> _TASK PROMPT_
Copy out each line of the data below in which "brick" appears.

___

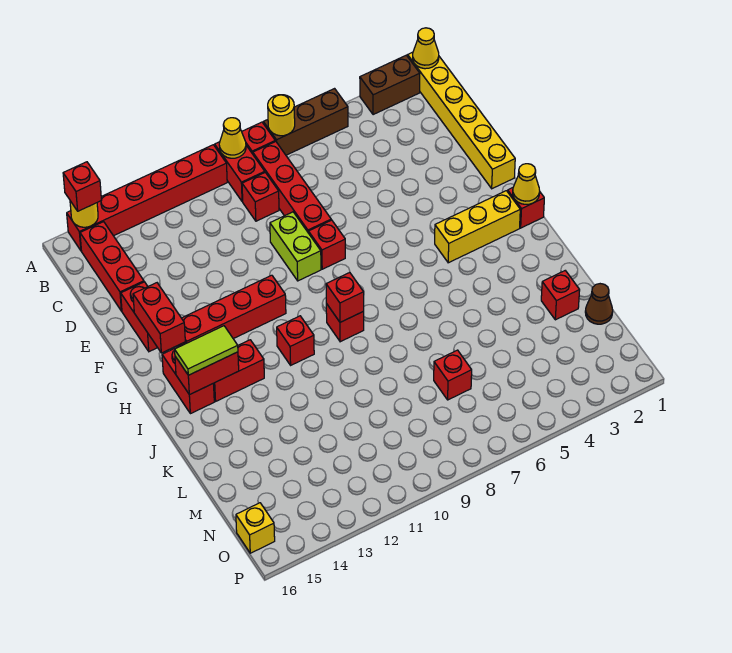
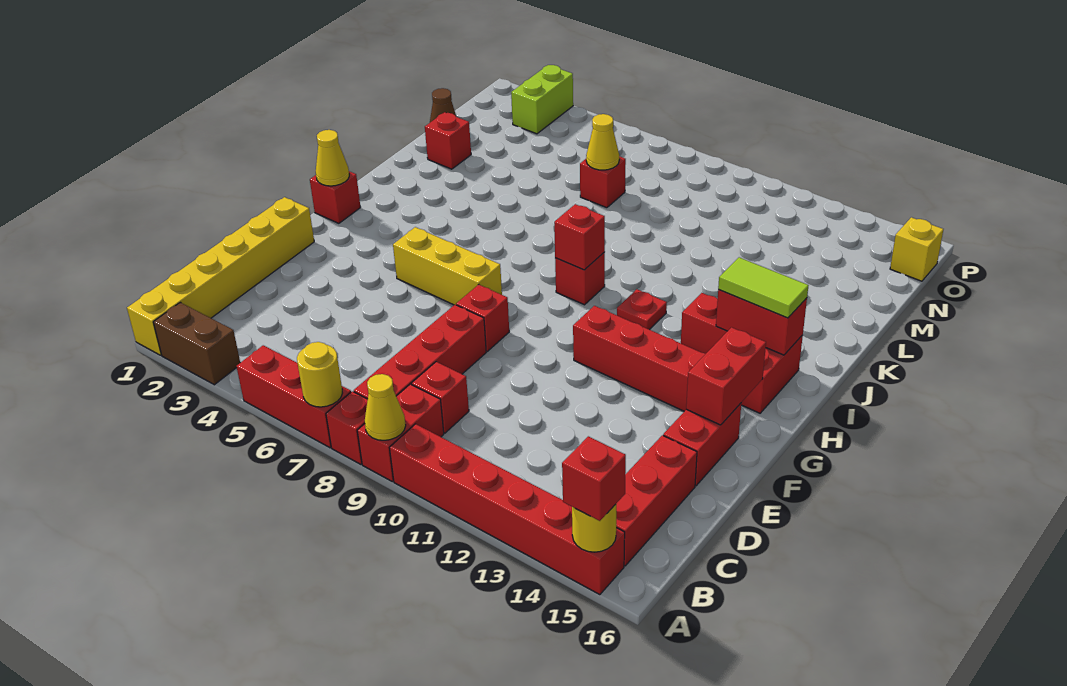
yellow cone A1 level 2 -> yellow cone M7 level 2
brown brick A5:A7 level 1 -> red brick A5:A7 level 1
lime brick E9:F9 level 1 -> lime brick O3:P3 level 1
yellow brick H2:H4 level 1 -> yellow brick G5:G7 level 1
red brick I11 level 1 -> red plate I11 level 1

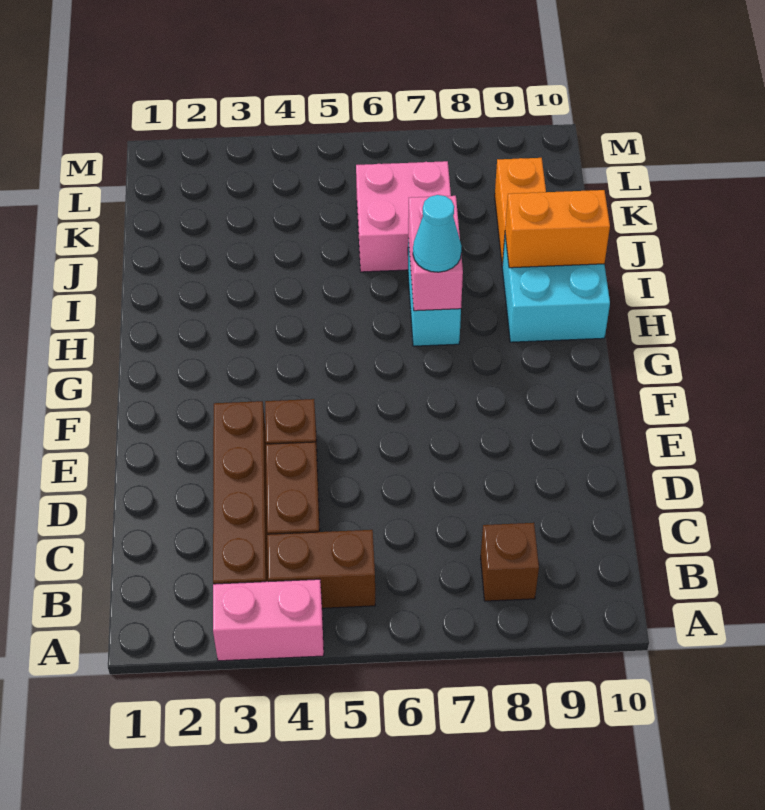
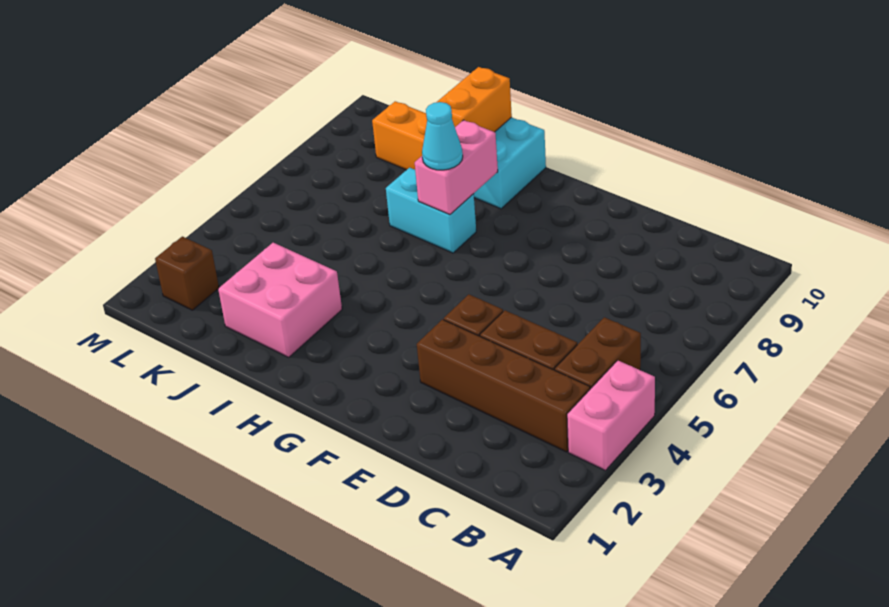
brown brick B8 level 1 -> brown brick L2 level 1
pink brick H7:I7 level 2 -> pink brick H7:H8 level 2
pink brick J6:K7 level 1 -> pink brick I2:J3 level 1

___

> _EXERCISE RESULT_
brown brick A5:A7 level 1 -> red brick A5:A7 level 1
lime brick E9:F9 level 1 -> lime brick O3:P3 level 1
yellow brick H2:H4 level 1 -> yellow brick G5:G7 level 1
red brick I11 level 1 -> red plate I11 level 1
brown brick B8 level 1 -> brown brick L2 level 1
pink brick H7:I7 level 2 -> pink brick H7:H8 level 2
pink brick J6:K7 level 1 -> pink brick I2:J3 level 1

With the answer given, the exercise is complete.